> EXERCISE: Your reply must consist of the data below, reproduced character for character.

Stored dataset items

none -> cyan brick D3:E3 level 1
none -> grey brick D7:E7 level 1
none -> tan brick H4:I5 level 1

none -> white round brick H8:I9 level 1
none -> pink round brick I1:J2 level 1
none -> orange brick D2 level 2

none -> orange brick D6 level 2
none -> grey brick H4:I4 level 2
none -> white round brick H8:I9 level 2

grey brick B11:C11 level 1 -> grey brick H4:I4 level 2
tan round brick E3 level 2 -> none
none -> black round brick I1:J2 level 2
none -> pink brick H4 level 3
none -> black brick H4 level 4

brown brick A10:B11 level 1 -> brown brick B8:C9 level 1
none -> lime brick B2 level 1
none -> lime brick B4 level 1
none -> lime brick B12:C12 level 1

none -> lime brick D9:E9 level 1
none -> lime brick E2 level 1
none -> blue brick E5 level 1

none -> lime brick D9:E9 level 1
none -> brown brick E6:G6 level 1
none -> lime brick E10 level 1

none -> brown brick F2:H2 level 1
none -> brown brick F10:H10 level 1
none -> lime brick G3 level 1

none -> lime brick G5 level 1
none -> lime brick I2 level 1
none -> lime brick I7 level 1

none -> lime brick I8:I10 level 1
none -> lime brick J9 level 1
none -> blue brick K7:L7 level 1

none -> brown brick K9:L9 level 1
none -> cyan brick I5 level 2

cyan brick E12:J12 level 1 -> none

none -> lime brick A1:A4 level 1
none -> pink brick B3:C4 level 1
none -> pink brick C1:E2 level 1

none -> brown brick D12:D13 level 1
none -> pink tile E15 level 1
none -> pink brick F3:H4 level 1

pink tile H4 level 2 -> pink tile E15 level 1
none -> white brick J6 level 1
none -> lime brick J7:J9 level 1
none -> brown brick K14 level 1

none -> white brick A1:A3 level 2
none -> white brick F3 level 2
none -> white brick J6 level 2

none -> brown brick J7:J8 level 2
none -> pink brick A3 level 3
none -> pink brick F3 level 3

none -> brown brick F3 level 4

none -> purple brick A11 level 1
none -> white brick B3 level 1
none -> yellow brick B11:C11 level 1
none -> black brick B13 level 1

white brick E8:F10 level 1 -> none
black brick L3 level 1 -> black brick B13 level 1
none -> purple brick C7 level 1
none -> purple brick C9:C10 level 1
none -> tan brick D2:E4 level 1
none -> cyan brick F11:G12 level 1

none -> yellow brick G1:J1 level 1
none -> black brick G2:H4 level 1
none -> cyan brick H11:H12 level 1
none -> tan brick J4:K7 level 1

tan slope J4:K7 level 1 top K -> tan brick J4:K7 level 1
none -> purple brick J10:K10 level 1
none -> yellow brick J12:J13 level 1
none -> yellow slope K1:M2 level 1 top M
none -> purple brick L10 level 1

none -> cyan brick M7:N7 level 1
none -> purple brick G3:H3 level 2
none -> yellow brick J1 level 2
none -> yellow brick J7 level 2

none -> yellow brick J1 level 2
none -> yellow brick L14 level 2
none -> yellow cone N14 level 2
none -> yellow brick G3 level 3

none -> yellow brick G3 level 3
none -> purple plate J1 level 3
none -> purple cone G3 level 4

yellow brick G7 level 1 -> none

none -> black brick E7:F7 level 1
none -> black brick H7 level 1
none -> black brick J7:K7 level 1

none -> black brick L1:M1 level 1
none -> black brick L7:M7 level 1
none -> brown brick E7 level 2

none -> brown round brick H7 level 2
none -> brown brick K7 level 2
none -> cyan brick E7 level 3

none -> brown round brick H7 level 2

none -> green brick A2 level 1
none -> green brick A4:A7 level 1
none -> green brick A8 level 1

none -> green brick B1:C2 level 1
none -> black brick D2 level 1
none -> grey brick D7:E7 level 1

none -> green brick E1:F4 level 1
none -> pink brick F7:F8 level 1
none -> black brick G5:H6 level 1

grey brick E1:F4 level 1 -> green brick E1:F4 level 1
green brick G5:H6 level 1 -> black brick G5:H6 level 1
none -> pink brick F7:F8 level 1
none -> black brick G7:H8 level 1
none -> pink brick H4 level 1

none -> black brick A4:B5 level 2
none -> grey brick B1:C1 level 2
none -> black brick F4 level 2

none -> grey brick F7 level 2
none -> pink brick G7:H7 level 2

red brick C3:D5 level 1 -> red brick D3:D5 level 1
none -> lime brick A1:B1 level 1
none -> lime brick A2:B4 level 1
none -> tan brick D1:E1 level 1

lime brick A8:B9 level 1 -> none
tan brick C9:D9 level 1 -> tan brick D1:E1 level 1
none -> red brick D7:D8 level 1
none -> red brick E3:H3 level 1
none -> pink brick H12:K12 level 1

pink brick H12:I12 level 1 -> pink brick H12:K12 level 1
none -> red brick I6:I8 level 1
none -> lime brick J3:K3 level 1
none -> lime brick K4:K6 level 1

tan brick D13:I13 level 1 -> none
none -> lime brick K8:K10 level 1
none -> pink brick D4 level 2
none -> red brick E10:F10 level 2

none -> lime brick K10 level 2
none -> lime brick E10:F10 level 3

> TASK OUTPUT:
none -> cyan brick D3:E3 level 1
none -> grey brick D7:E7 level 1
none -> tan brick H4:I5 level 1

none -> white round brick H8:I9 level 1
none -> pink round brick I1:J2 level 1
none -> orange brick D2 level 2

none -> orange brick D6 level 2
none -> grey brick H4:I4 level 2
none -> white round brick H8:I9 level 2

grey brick B11:C11 level 1 -> grey brick H4:I4 level 2
tan round brick E3 level 2 -> none
none -> black round brick I1:J2 level 2
none -> pink brick H4 level 3
none -> black brick H4 level 4

brown brick A10:B11 level 1 -> brown brick B8:C9 level 1
none -> lime brick B2 level 1
none -> lime brick B4 level 1
none -> lime brick B12:C12 level 1

none -> lime brick D9:E9 level 1
none -> lime brick E2 level 1
none -> blue brick E5 level 1

none -> lime brick D9:E9 level 1
none -> brown brick E6:G6 level 1
none -> lime brick E10 level 1

none -> brown brick F2:H2 level 1
none -> brown brick F10:H10 level 1
none -> lime brick G3 level 1

none -> lime brick G5 level 1
none -> lime brick I2 level 1
none -> lime brick I7 level 1

none -> lime brick I8:I10 level 1
none -> lime brick J9 level 1
none -> blue brick K7:L7 level 1

none -> brown brick K9:L9 level 1
none -> cyan brick I5 level 2

cyan brick E12:J12 level 1 -> none

none -> lime brick A1:A4 level 1
none -> pink brick B3:C4 level 1
none -> pink brick C1:E2 level 1

none -> brown brick D12:D13 level 1
none -> pink tile E15 level 1
none -> pink brick F3:H4 level 1

pink tile H4 level 2 -> pink tile E15 level 1
none -> white brick J6 level 1
none -> lime brick J7:J9 level 1
none -> brown brick K14 level 1

none -> white brick A1:A3 level 2
none -> white brick F3 level 2
none -> white brick J6 level 2

none -> brown brick J7:J8 level 2
none -> pink brick A3 level 3
none -> pink brick F3 level 3

none -> brown brick F3 level 4

none -> purple brick A11 level 1
none -> white brick B3 level 1
none -> yellow brick B11:C11 level 1
none -> black brick B13 level 1

white brick E8:F10 level 1 -> none
black brick L3 level 1 -> black brick B13 level 1
none -> purple brick C7 level 1
none -> purple brick C9:C10 level 1
none -> tan brick D2:E4 level 1
none -> cyan brick F11:G12 level 1

none -> yellow brick G1:J1 level 1
none -> black brick G2:H4 level 1
none -> cyan brick H11:H12 level 1
none -> tan brick J4:K7 level 1

tan slope J4:K7 level 1 top K -> tan brick J4:K7 level 1
none -> purple brick J10:K10 level 1
none -> yellow brick J12:J13 level 1
none -> yellow slope K1:M2 level 1 top M
none -> purple brick L10 level 1

none -> cyan brick M7:N7 level 1
none -> purple brick G3:H3 level 2
none -> yellow brick J1 level 2
none -> yellow brick J7 level 2

none -> yellow brick J1 level 2
none -> yellow brick L14 level 2
none -> yellow cone N14 level 2
none -> yellow brick G3 level 3

none -> yellow brick G3 level 3
none -> purple plate J1 level 3
none -> purple cone G3 level 4

yellow brick G7 level 1 -> none

none -> black brick E7:F7 level 1
none -> black brick H7 level 1
none -> black brick J7:K7 level 1

none -> black brick L1:M1 level 1
none -> black brick L7:M7 level 1
none -> brown brick E7 level 2

none -> brown round brick H7 level 2
none -> brown brick K7 level 2
none -> cyan brick E7 level 3

none -> brown round brick H7 level 2

none -> green brick A2 level 1
none -> green brick A4:A7 level 1
none -> green brick A8 level 1

none -> green brick B1:C2 level 1
none -> black brick D2 level 1
none -> grey brick D7:E7 level 1

none -> green brick E1:F4 level 1
none -> pink brick F7:F8 level 1
none -> black brick G5:H6 level 1

grey brick E1:F4 level 1 -> green brick E1:F4 level 1
green brick G5:H6 level 1 -> black brick G5:H6 level 1
none -> pink brick F7:F8 level 1
none -> black brick G7:H8 level 1
none -> pink brick H4 level 1

none -> black brick A4:B5 level 2
none -> grey brick B1:C1 level 2
none -> black brick F4 level 2

none -> grey brick F7 level 2
none -> pink brick G7:H7 level 2

red brick C3:D5 level 1 -> red brick D3:D5 level 1
none -> lime brick A1:B1 level 1
none -> lime brick A2:B4 level 1
none -> tan brick D1:E1 level 1

lime brick A8:B9 level 1 -> none
tan brick C9:D9 level 1 -> tan brick D1:E1 level 1
none -> red brick D7:D8 level 1
none -> red brick E3:H3 level 1
none -> pink brick H12:K12 level 1

pink brick H12:I12 level 1 -> pink brick H12:K12 level 1
none -> red brick I6:I8 level 1
none -> lime brick J3:K3 level 1
none -> lime brick K4:K6 level 1

tan brick D13:I13 level 1 -> none
none -> lime brick K8:K10 level 1
none -> pink brick D4 level 2
none -> red brick E10:F10 level 2

none -> lime brick K10 level 2
none -> lime brick E10:F10 level 3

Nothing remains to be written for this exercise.